> _What is required_
Write out, word for word, the records from their first line through the line that contains "Locate an element on the screen. This", including both of those lines.
....
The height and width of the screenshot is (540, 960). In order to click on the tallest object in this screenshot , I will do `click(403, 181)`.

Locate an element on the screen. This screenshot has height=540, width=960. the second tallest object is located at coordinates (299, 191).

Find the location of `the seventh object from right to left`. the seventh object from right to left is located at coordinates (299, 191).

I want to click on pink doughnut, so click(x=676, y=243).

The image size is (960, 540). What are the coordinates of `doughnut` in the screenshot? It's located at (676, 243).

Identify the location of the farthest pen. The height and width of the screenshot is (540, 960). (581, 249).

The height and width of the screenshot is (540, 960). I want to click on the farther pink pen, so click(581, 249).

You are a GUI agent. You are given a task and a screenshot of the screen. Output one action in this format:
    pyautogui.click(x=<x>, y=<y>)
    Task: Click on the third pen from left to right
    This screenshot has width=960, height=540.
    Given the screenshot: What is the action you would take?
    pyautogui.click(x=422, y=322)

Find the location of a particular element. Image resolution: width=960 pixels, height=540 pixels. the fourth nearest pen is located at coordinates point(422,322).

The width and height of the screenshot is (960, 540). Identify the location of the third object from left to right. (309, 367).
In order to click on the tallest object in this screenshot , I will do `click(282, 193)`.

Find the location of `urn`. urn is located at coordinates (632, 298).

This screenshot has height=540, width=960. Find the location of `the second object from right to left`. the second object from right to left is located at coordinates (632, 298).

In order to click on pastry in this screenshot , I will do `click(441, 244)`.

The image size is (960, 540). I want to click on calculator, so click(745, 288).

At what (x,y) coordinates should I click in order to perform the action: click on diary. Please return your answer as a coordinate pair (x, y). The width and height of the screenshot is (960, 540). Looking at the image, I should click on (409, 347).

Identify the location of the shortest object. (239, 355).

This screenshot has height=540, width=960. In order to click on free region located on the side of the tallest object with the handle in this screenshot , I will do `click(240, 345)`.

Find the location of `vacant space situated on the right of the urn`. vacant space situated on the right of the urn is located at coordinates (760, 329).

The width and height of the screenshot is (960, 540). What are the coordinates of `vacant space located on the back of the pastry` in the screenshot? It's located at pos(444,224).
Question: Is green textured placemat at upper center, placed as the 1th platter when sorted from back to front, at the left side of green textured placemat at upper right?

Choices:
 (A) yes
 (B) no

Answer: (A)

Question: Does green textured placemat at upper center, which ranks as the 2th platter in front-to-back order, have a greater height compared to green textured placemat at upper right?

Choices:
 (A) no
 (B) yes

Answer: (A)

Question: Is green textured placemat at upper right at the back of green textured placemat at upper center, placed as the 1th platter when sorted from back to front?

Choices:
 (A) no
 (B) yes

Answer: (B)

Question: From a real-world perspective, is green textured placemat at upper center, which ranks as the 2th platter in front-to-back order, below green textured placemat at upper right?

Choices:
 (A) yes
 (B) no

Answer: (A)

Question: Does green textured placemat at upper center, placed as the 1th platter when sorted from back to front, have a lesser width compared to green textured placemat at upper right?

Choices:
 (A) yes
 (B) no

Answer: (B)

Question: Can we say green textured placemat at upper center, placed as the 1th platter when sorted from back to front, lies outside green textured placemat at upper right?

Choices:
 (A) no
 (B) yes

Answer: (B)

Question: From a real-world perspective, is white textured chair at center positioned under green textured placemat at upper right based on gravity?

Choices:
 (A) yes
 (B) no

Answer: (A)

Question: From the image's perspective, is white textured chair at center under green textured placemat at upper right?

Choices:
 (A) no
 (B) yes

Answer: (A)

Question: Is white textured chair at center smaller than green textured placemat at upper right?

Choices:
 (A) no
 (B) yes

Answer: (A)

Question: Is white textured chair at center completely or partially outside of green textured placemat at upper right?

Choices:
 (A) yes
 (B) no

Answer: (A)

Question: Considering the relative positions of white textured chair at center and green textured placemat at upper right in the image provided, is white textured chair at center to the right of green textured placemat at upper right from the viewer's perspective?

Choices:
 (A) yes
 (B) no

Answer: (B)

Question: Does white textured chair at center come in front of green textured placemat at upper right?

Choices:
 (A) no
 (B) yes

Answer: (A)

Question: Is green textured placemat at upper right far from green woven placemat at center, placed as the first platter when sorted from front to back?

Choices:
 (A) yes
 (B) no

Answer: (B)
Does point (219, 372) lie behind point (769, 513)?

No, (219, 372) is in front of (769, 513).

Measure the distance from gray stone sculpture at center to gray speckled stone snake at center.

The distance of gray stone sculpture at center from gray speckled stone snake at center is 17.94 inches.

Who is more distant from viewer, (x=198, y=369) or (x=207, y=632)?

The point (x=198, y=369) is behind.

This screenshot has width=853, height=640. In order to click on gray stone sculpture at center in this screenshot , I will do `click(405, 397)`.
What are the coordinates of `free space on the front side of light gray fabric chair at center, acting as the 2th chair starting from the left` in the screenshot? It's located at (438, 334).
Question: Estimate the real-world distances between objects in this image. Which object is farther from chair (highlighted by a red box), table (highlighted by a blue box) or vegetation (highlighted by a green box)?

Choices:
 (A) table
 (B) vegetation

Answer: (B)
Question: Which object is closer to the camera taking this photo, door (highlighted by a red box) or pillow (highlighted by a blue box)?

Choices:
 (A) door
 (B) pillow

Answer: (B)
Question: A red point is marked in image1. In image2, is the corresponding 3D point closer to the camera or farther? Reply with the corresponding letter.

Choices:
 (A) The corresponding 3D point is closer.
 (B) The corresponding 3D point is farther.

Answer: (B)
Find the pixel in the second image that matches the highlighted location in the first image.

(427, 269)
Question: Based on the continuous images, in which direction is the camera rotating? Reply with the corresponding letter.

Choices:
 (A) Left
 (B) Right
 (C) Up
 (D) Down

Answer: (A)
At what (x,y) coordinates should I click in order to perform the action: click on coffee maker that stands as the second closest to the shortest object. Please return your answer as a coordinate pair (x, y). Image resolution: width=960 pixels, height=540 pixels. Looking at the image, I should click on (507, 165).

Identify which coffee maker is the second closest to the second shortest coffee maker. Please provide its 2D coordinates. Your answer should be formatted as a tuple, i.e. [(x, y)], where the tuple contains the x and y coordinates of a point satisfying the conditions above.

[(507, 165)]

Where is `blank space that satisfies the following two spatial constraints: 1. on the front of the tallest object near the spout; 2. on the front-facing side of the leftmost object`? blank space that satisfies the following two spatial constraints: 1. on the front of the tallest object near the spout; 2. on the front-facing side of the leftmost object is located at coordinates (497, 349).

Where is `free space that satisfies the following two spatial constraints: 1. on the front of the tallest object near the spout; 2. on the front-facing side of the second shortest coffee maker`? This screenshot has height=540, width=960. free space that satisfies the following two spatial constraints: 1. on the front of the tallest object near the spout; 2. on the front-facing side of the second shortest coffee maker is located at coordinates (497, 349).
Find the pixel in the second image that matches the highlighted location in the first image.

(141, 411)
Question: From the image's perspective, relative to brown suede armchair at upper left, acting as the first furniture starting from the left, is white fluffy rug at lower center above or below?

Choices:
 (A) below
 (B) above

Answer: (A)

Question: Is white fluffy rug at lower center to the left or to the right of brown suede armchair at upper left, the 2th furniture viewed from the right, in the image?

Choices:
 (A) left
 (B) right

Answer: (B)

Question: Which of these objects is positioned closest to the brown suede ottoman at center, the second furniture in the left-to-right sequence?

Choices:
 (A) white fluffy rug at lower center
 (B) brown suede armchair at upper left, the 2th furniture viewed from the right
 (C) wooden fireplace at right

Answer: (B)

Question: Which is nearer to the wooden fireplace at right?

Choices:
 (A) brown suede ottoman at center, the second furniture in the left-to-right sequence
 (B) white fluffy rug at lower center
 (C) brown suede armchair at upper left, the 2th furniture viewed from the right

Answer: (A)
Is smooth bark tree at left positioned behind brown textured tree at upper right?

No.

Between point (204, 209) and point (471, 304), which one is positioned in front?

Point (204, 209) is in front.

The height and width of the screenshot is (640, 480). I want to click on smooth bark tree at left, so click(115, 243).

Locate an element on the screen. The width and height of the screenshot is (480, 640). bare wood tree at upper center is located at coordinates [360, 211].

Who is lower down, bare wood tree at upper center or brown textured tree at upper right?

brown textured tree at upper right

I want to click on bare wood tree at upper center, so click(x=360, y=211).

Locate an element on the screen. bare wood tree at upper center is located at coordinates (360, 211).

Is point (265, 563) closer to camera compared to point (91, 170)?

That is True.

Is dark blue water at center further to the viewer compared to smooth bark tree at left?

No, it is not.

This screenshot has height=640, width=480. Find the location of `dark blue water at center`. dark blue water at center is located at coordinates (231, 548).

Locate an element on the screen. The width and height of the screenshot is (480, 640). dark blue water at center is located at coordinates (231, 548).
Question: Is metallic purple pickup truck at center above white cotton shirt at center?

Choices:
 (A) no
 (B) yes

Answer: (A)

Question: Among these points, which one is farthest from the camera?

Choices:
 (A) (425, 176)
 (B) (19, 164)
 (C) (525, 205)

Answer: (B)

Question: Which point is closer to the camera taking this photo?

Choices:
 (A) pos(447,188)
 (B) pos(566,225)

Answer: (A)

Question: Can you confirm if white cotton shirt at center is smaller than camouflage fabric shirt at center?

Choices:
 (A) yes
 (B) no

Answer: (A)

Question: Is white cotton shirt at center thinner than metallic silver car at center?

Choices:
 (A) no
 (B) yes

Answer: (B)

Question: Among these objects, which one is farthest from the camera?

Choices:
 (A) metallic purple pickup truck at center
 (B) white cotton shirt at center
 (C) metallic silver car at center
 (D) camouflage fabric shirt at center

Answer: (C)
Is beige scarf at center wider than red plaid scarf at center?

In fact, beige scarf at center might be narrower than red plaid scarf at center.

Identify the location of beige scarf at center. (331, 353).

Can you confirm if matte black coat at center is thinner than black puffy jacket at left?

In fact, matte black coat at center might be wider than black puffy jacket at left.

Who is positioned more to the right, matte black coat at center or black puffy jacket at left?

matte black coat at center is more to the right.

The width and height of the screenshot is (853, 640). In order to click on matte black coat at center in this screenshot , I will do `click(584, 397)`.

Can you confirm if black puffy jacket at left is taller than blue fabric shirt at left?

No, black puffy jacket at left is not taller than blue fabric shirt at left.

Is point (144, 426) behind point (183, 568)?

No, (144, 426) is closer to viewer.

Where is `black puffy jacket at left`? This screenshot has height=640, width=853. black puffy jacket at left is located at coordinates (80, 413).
....
> _Output for this exercise_
The height and width of the screenshot is (540, 960). In order to click on the tallest object in this screenshot , I will do `click(403, 181)`.

Locate an element on the screen. This screenshot has height=540, width=960. the second tallest object is located at coordinates (299, 191).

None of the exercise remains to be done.